THE REQUEST:
Copy out the rows from the line that contains "y] center coordinate." through the line that contains "haunting (744, 612)", requests included, and add -51 to every coordinate number in the answers.

PROVIDED RECORDS:
----

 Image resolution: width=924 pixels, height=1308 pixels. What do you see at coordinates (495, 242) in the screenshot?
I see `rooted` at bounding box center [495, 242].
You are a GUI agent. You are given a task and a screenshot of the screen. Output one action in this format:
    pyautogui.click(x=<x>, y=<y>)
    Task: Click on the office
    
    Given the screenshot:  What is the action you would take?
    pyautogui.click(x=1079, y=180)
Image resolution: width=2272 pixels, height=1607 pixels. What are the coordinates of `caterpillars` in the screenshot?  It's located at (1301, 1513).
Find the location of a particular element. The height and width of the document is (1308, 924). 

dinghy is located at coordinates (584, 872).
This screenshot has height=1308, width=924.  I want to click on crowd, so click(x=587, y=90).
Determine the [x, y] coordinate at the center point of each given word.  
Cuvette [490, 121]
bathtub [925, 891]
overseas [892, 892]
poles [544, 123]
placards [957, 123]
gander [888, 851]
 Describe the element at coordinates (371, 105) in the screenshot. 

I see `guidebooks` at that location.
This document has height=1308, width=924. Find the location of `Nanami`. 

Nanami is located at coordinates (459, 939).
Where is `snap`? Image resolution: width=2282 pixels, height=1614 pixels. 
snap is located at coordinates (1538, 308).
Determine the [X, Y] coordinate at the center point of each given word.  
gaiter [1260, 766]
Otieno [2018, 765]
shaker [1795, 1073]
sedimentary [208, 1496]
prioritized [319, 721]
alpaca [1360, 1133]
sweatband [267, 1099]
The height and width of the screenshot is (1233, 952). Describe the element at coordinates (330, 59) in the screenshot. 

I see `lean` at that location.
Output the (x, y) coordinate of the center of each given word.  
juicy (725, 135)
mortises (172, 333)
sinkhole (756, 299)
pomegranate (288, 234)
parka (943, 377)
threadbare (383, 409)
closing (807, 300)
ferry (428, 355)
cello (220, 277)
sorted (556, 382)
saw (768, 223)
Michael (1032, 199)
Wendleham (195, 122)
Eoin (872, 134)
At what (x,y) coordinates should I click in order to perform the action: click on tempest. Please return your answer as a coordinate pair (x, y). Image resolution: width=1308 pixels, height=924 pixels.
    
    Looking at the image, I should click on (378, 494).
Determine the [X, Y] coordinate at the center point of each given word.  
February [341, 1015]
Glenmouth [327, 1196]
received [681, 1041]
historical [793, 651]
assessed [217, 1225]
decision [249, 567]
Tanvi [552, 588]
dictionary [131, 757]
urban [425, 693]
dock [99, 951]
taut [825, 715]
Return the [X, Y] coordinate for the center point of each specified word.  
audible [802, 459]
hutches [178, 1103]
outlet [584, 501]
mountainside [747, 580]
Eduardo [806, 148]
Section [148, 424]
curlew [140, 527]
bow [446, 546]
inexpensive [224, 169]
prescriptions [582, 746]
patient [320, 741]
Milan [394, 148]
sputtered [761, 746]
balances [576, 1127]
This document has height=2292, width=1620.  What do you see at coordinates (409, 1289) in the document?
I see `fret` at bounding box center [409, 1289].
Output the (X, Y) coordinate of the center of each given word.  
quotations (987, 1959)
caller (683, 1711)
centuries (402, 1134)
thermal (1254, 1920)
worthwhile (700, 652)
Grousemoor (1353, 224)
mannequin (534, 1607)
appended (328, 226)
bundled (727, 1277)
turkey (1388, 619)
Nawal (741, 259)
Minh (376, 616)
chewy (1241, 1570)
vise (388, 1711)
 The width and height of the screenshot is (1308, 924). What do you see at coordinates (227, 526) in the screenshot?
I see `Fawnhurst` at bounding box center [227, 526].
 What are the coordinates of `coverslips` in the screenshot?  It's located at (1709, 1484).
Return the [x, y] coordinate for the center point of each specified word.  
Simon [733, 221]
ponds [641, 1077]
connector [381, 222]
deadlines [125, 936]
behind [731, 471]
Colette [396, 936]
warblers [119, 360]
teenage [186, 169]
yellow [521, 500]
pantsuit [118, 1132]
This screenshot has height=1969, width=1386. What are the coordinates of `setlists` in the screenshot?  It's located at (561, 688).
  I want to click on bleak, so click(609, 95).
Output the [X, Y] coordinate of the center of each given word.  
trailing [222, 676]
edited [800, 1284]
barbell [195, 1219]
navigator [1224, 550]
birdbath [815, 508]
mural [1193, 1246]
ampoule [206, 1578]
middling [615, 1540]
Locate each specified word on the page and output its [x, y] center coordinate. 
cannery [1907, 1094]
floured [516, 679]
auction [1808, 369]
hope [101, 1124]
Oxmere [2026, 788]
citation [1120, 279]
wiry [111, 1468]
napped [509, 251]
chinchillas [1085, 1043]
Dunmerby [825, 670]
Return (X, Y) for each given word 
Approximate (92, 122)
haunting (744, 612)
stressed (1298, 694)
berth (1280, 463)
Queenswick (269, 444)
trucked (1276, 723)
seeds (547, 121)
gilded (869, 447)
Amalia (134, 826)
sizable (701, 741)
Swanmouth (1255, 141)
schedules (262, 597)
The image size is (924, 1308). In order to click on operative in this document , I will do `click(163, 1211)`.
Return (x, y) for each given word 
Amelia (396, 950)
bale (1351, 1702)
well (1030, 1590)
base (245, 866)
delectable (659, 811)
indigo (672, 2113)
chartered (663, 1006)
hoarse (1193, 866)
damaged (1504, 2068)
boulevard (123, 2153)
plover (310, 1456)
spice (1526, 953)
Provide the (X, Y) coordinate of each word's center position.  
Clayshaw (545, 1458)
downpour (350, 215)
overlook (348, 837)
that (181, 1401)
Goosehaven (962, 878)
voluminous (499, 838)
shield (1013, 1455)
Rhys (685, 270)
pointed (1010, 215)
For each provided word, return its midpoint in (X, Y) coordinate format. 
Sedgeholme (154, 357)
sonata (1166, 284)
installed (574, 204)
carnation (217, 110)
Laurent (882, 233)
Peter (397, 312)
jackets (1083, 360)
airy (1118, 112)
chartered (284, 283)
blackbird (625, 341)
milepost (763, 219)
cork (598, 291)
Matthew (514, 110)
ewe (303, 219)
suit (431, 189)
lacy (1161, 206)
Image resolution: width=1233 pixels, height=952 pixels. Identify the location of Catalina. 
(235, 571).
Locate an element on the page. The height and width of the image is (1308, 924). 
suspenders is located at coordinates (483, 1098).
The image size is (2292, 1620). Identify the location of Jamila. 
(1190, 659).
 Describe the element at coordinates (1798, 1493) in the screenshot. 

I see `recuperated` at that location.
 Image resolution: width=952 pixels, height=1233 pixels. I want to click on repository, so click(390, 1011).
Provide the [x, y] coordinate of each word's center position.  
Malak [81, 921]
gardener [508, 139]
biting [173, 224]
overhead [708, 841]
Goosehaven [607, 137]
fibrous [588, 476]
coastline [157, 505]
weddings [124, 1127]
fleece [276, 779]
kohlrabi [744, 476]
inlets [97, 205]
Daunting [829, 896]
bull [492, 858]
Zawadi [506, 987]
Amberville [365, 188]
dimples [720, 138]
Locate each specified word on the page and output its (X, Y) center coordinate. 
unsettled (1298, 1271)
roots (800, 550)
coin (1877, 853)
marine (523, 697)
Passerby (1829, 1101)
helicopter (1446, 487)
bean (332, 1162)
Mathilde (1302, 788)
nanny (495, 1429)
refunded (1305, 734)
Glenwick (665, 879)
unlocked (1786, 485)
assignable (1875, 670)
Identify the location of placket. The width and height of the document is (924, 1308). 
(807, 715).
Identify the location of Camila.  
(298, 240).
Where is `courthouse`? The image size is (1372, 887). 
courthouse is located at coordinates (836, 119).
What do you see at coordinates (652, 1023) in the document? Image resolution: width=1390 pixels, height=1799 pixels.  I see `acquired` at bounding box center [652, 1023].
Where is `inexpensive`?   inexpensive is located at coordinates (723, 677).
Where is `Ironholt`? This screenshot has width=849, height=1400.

----

TASK OUTPUT:
Locate each specified word on the page and output its [x, y] center coordinate. 
cannery [1856, 1043]
floured [465, 628]
auction [1757, 318]
hope [50, 1073]
Oxmere [1975, 737]
citation [1069, 228]
wiry [60, 1417]
napped [458, 200]
chinchillas [1034, 992]
Dunmerby [774, 619]
Return (X, Y) for each given word 
Approximate (41, 71)
haunting (693, 561)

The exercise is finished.